With pictures left out, retype exactly the lines from the one containing "grey jar: 4 -> 6" through the final line of the entries.

═════ RECORDS TO PROCESS

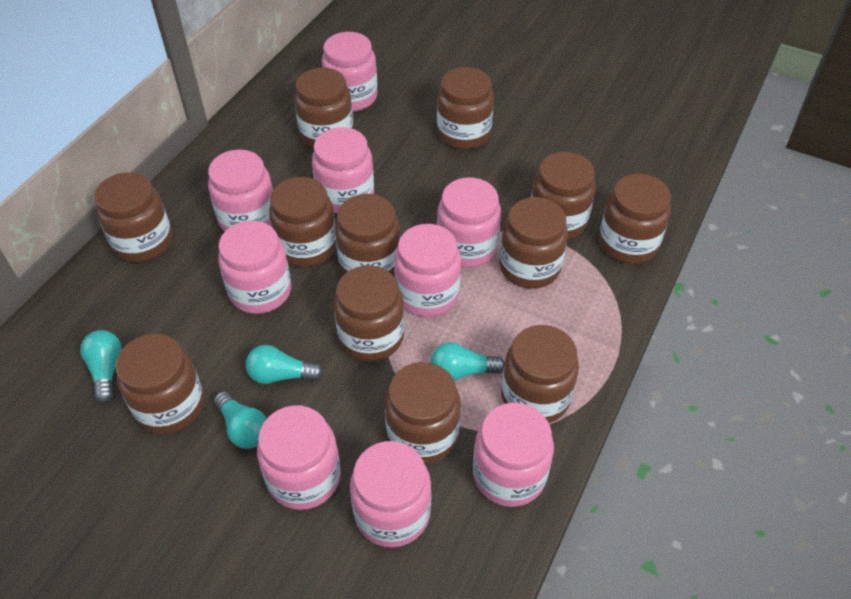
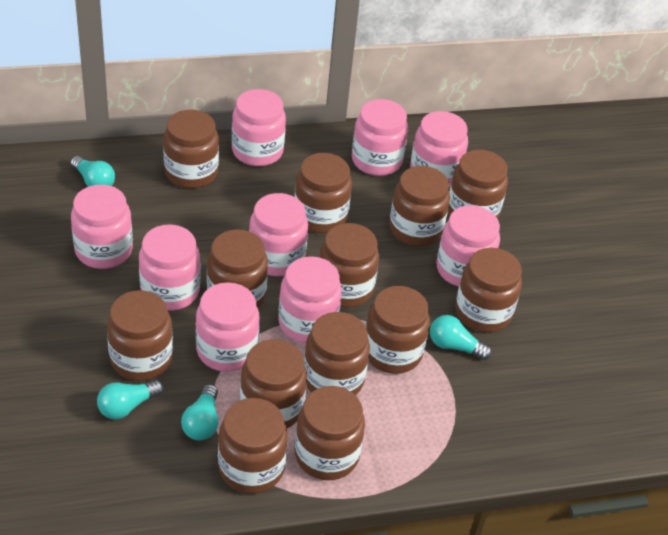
brown jar: 12 -> 13

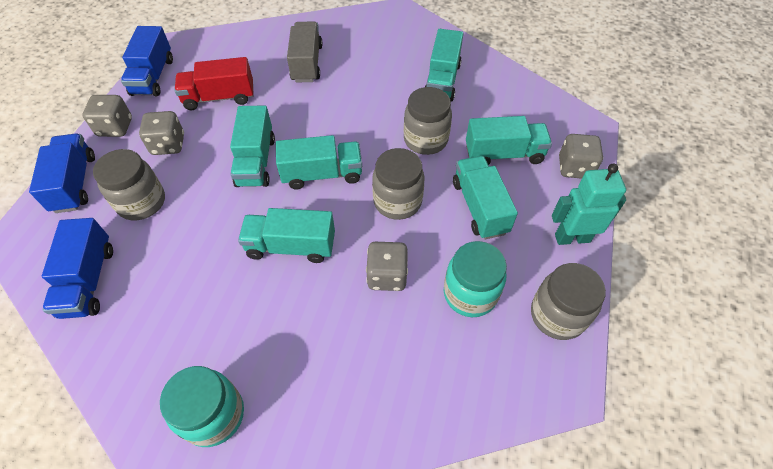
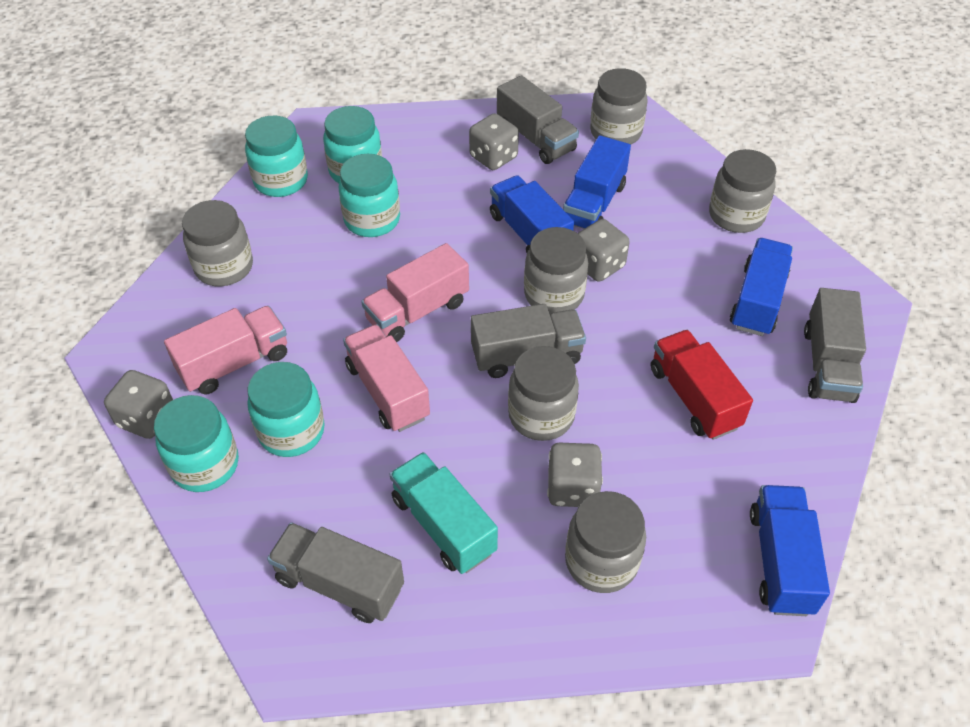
blue truck: 3 -> 4
grey jar: 4 -> 6
grey truck: 1 -> 4
pink truck: 0 -> 3
turquoise jar: 2 -> 5
turquoise robot: 1 -> 0
turquoise truck: 6 -> 1

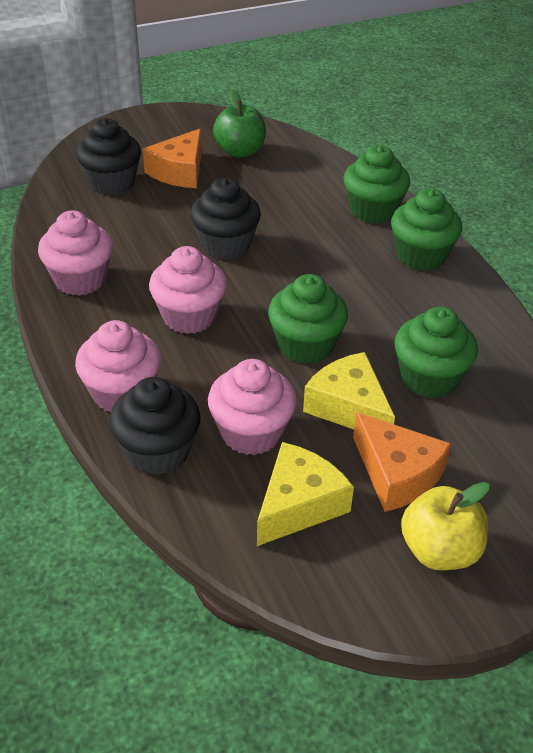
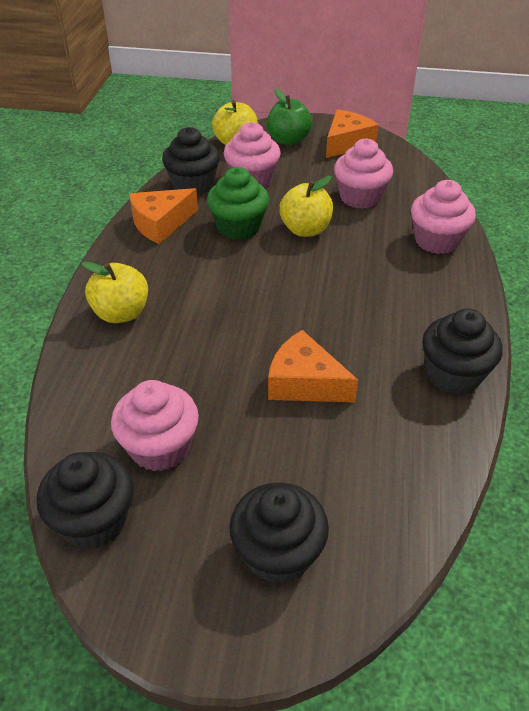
black cupcake: 3 -> 4
green cupcake: 4 -> 1
orange cheese: 2 -> 3
yellow apple: 1 -> 3
yellow cheese: 2 -> 0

══════════

**EXERCISE OUTPUT:**
grey jar: 4 -> 6
grey truck: 1 -> 4
pink truck: 0 -> 3
turquoise jar: 2 -> 5
turquoise robot: 1 -> 0
turquoise truck: 6 -> 1

black cupcake: 3 -> 4
green cupcake: 4 -> 1
orange cheese: 2 -> 3
yellow apple: 1 -> 3
yellow cheese: 2 -> 0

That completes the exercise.